• _Task description_
Each record here should be printed again exactly; please leave its pictures out.

------ Data to process

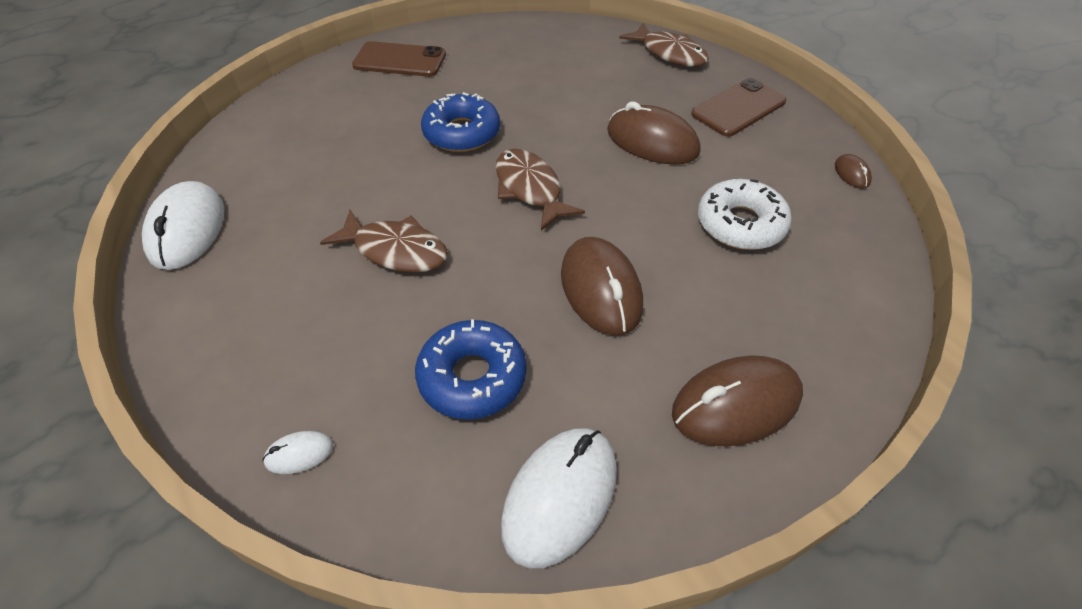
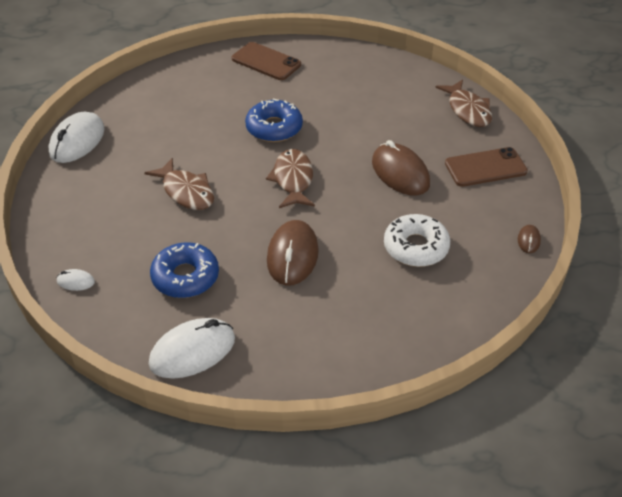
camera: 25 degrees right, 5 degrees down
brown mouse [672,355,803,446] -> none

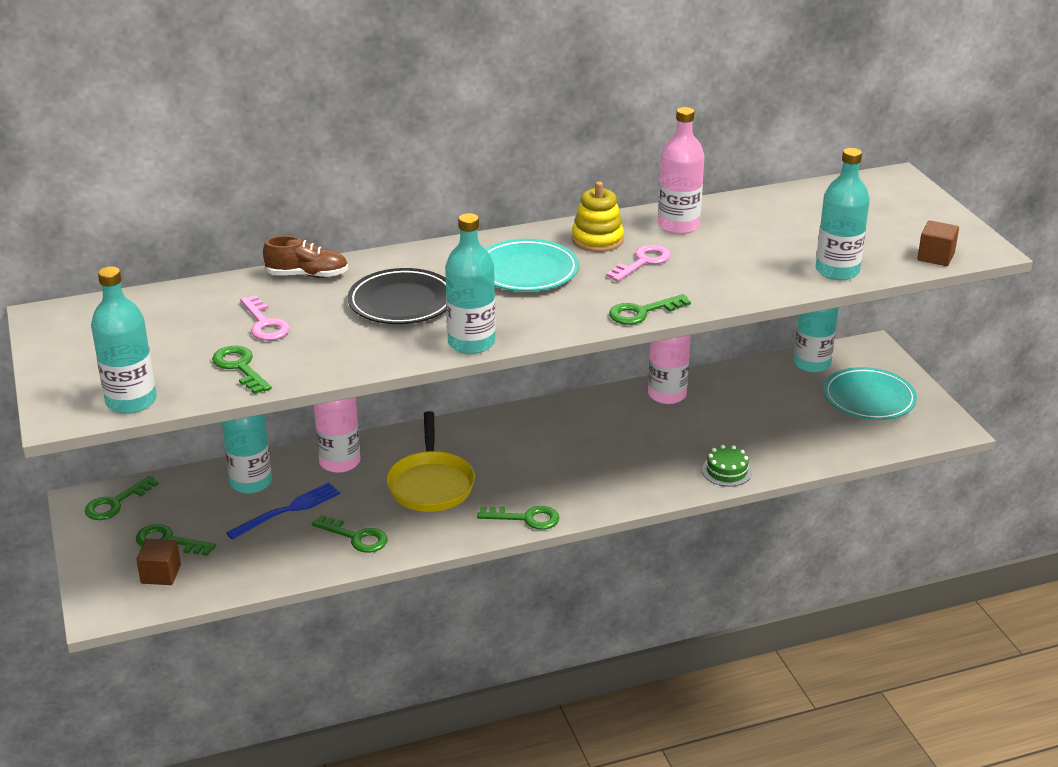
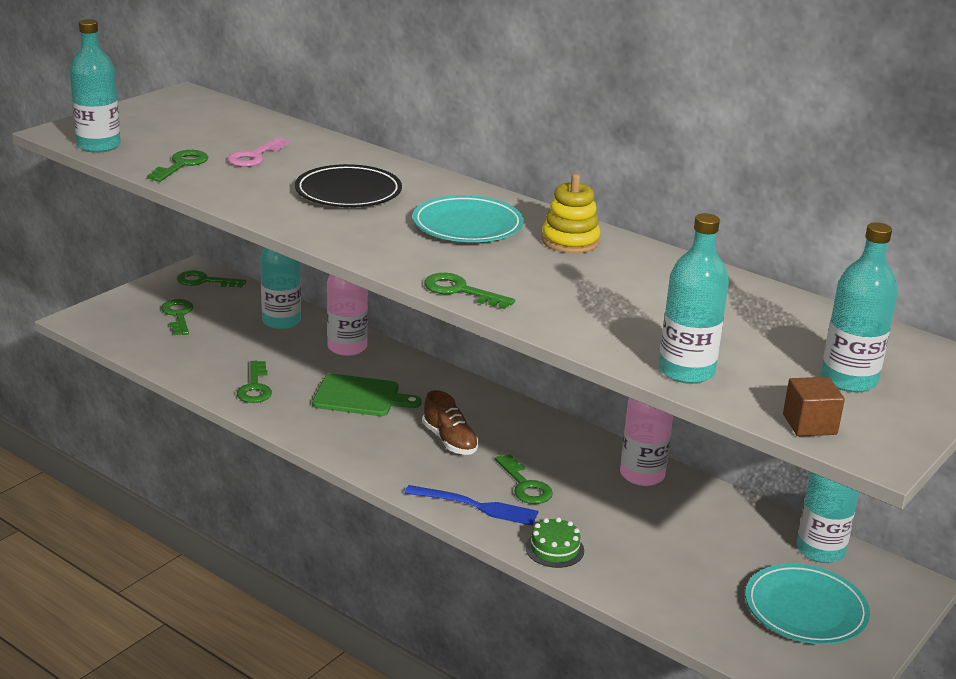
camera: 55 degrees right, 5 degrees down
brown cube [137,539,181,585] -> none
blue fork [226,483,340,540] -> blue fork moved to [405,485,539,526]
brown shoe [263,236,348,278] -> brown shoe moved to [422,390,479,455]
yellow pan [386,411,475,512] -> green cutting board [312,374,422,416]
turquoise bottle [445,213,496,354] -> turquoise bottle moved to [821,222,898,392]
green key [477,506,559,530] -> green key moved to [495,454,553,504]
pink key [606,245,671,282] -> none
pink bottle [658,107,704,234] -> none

------------

• _Answer for the task_
camera: 25 degrees right, 5 degrees down
brown mouse [672,355,803,446] -> none

camera: 55 degrees right, 5 degrees down
brown cube [137,539,181,585] -> none
blue fork [226,483,340,540] -> blue fork moved to [405,485,539,526]
brown shoe [263,236,348,278] -> brown shoe moved to [422,390,479,455]
yellow pan [386,411,475,512] -> green cutting board [312,374,422,416]
turquoise bottle [445,213,496,354] -> turquoise bottle moved to [821,222,898,392]
green key [477,506,559,530] -> green key moved to [495,454,553,504]
pink key [606,245,671,282] -> none
pink bottle [658,107,704,234] -> none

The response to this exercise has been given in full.